- What the task requires:
Word for word, restate every entry that follows.

::: Dataset records

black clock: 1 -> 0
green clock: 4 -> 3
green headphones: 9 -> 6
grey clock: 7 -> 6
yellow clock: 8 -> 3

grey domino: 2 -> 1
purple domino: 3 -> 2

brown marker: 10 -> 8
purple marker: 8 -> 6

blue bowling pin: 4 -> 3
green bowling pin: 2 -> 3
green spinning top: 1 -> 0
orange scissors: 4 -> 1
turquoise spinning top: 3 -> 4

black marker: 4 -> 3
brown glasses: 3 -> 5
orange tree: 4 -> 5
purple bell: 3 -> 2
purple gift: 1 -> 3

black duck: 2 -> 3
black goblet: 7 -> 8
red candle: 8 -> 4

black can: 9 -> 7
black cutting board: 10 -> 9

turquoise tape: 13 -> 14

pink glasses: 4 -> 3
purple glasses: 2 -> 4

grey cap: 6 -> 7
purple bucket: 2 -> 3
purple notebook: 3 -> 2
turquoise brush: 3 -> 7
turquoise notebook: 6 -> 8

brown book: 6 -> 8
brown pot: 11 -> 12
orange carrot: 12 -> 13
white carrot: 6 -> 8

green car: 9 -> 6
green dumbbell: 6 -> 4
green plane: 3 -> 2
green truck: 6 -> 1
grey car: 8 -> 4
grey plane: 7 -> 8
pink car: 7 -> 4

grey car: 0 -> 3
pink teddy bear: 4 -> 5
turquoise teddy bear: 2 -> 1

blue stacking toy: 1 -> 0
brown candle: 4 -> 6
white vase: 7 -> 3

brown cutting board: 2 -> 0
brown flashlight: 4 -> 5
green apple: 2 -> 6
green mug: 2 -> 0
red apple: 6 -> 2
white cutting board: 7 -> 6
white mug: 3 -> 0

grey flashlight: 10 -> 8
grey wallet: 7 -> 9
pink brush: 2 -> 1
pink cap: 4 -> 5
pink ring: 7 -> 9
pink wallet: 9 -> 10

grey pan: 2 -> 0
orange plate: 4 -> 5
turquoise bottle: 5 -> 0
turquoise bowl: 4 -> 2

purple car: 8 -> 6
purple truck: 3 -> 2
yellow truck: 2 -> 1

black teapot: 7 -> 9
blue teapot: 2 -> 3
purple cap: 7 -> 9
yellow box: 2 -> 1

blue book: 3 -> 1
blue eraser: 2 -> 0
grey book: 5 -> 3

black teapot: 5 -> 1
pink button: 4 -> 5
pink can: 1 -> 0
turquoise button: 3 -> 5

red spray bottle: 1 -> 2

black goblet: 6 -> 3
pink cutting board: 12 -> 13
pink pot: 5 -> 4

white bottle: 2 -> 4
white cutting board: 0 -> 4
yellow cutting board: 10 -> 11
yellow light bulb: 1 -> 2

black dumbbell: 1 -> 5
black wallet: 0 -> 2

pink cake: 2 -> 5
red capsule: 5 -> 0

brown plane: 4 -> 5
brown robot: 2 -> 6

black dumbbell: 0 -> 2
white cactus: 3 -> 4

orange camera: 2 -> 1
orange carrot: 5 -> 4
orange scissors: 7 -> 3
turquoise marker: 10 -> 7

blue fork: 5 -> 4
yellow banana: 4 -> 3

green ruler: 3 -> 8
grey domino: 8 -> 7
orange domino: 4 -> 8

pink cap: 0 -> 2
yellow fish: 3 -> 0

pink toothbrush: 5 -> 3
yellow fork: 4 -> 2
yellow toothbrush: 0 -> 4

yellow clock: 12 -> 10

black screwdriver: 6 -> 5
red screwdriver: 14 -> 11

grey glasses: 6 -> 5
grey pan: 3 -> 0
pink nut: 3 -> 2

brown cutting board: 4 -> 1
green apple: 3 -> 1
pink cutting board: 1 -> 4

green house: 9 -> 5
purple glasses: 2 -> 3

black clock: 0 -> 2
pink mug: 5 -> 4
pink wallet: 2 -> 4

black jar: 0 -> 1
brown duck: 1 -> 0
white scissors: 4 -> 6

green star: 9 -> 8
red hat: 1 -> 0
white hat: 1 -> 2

::::::

- Output below:
black clock: 1 -> 0
green clock: 4 -> 3
green headphones: 9 -> 6
grey clock: 7 -> 6
yellow clock: 8 -> 3

grey domino: 2 -> 1
purple domino: 3 -> 2

brown marker: 10 -> 8
purple marker: 8 -> 6

blue bowling pin: 4 -> 3
green bowling pin: 2 -> 3
green spinning top: 1 -> 0
orange scissors: 4 -> 1
turquoise spinning top: 3 -> 4

black marker: 4 -> 3
brown glasses: 3 -> 5
orange tree: 4 -> 5
purple bell: 3 -> 2
purple gift: 1 -> 3

black duck: 2 -> 3
black goblet: 7 -> 8
red candle: 8 -> 4

black can: 9 -> 7
black cutting board: 10 -> 9

turquoise tape: 13 -> 14

pink glasses: 4 -> 3
purple glasses: 2 -> 4

grey cap: 6 -> 7
purple bucket: 2 -> 3
purple notebook: 3 -> 2
turquoise brush: 3 -> 7
turquoise notebook: 6 -> 8

brown book: 6 -> 8
brown pot: 11 -> 12
orange carrot: 12 -> 13
white carrot: 6 -> 8

green car: 9 -> 6
green dumbbell: 6 -> 4
green plane: 3 -> 2
green truck: 6 -> 1
grey car: 8 -> 4
grey plane: 7 -> 8
pink car: 7 -> 4

grey car: 0 -> 3
pink teddy bear: 4 -> 5
turquoise teddy bear: 2 -> 1

blue stacking toy: 1 -> 0
brown candle: 4 -> 6
white vase: 7 -> 3

brown cutting board: 2 -> 0
brown flashlight: 4 -> 5
green apple: 2 -> 6
green mug: 2 -> 0
red apple: 6 -> 2
white cutting board: 7 -> 6
white mug: 3 -> 0

grey flashlight: 10 -> 8
grey wallet: 7 -> 9
pink brush: 2 -> 1
pink cap: 4 -> 5
pink ring: 7 -> 9
pink wallet: 9 -> 10

grey pan: 2 -> 0
orange plate: 4 -> 5
turquoise bottle: 5 -> 0
turquoise bowl: 4 -> 2

purple car: 8 -> 6
purple truck: 3 -> 2
yellow truck: 2 -> 1

black teapot: 7 -> 9
blue teapot: 2 -> 3
purple cap: 7 -> 9
yellow box: 2 -> 1

blue book: 3 -> 1
blue eraser: 2 -> 0
grey book: 5 -> 3

black teapot: 5 -> 1
pink button: 4 -> 5
pink can: 1 -> 0
turquoise button: 3 -> 5

red spray bottle: 1 -> 2

black goblet: 6 -> 3
pink cutting board: 12 -> 13
pink pot: 5 -> 4

white bottle: 2 -> 4
white cutting board: 0 -> 4
yellow cutting board: 10 -> 11
yellow light bulb: 1 -> 2

black dumbbell: 1 -> 5
black wallet: 0 -> 2

pink cake: 2 -> 5
red capsule: 5 -> 0

brown plane: 4 -> 5
brown robot: 2 -> 6

black dumbbell: 0 -> 2
white cactus: 3 -> 4

orange camera: 2 -> 1
orange carrot: 5 -> 4
orange scissors: 7 -> 3
turquoise marker: 10 -> 7

blue fork: 5 -> 4
yellow banana: 4 -> 3

green ruler: 3 -> 8
grey domino: 8 -> 7
orange domino: 4 -> 8

pink cap: 0 -> 2
yellow fish: 3 -> 0

pink toothbrush: 5 -> 3
yellow fork: 4 -> 2
yellow toothbrush: 0 -> 4

yellow clock: 12 -> 10

black screwdriver: 6 -> 5
red screwdriver: 14 -> 11

grey glasses: 6 -> 5
grey pan: 3 -> 0
pink nut: 3 -> 2

brown cutting board: 4 -> 1
green apple: 3 -> 1
pink cutting board: 1 -> 4

green house: 9 -> 5
purple glasses: 2 -> 3

black clock: 0 -> 2
pink mug: 5 -> 4
pink wallet: 2 -> 4

black jar: 0 -> 1
brown duck: 1 -> 0
white scissors: 4 -> 6

green star: 9 -> 8
red hat: 1 -> 0
white hat: 1 -> 2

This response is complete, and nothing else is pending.